* _EXERCISE DETAILS_: Except for the pictures, reproduce the records word for word.

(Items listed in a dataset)
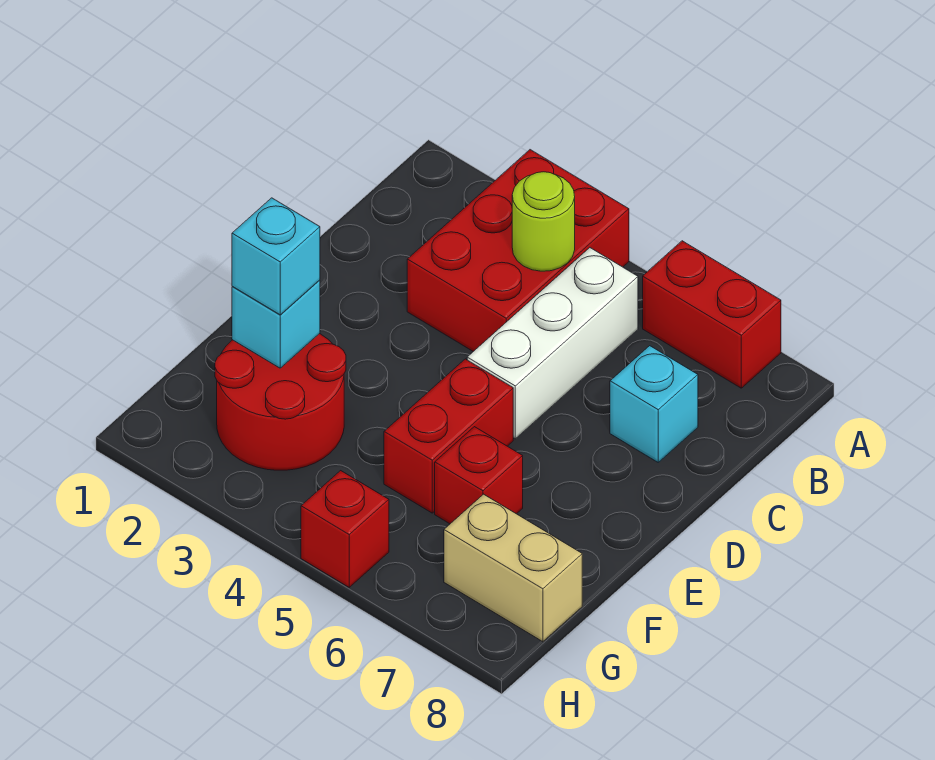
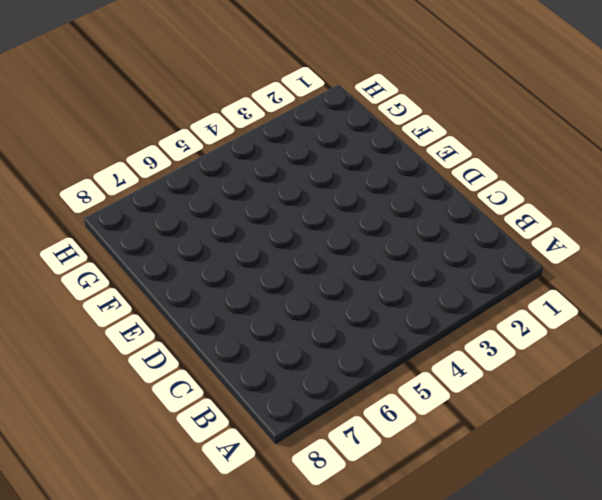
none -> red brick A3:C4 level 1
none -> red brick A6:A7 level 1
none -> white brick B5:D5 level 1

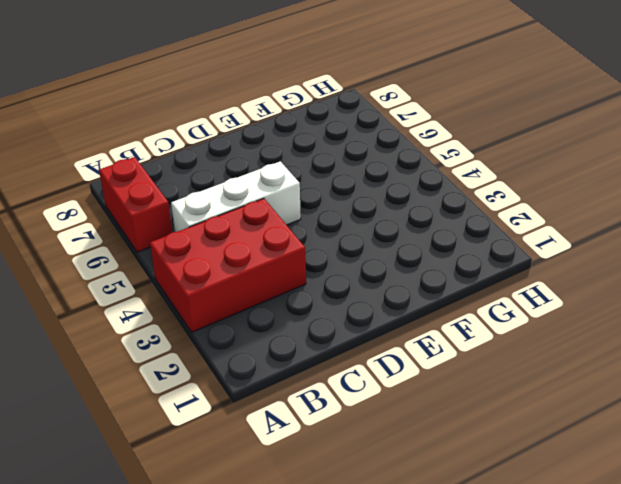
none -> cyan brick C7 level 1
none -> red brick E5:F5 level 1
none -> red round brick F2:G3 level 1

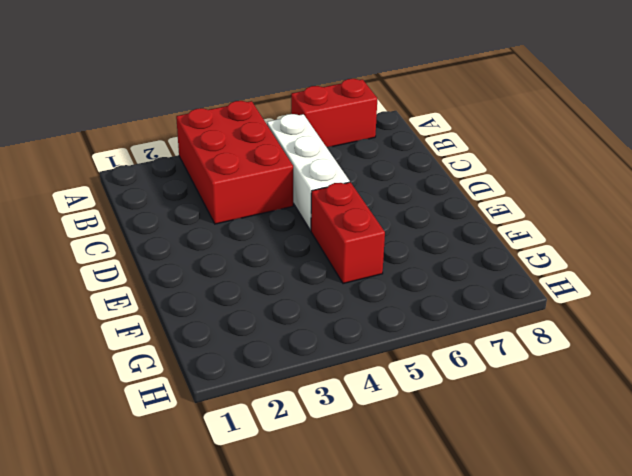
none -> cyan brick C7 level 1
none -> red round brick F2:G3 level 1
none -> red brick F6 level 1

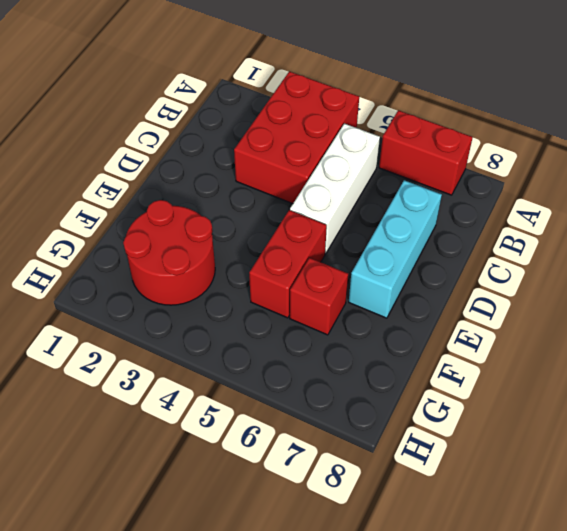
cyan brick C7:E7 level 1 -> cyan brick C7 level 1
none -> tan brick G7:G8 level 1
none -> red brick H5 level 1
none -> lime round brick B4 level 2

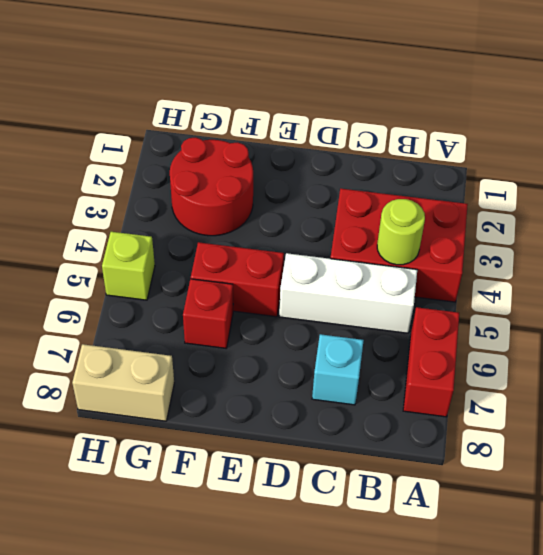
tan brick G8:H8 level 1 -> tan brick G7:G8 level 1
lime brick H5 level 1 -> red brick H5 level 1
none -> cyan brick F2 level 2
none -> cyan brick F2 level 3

* _WRITTEN RESPONSE_:
none -> red brick A3:C4 level 1
none -> red brick A6:A7 level 1
none -> white brick B5:D5 level 1

none -> cyan brick C7 level 1
none -> red brick E5:F5 level 1
none -> red round brick F2:G3 level 1

none -> cyan brick C7 level 1
none -> red round brick F2:G3 level 1
none -> red brick F6 level 1

cyan brick C7:E7 level 1 -> cyan brick C7 level 1
none -> tan brick G7:G8 level 1
none -> red brick H5 level 1
none -> lime round brick B4 level 2

tan brick G8:H8 level 1 -> tan brick G7:G8 level 1
lime brick H5 level 1 -> red brick H5 level 1
none -> cyan brick F2 level 2
none -> cyan brick F2 level 3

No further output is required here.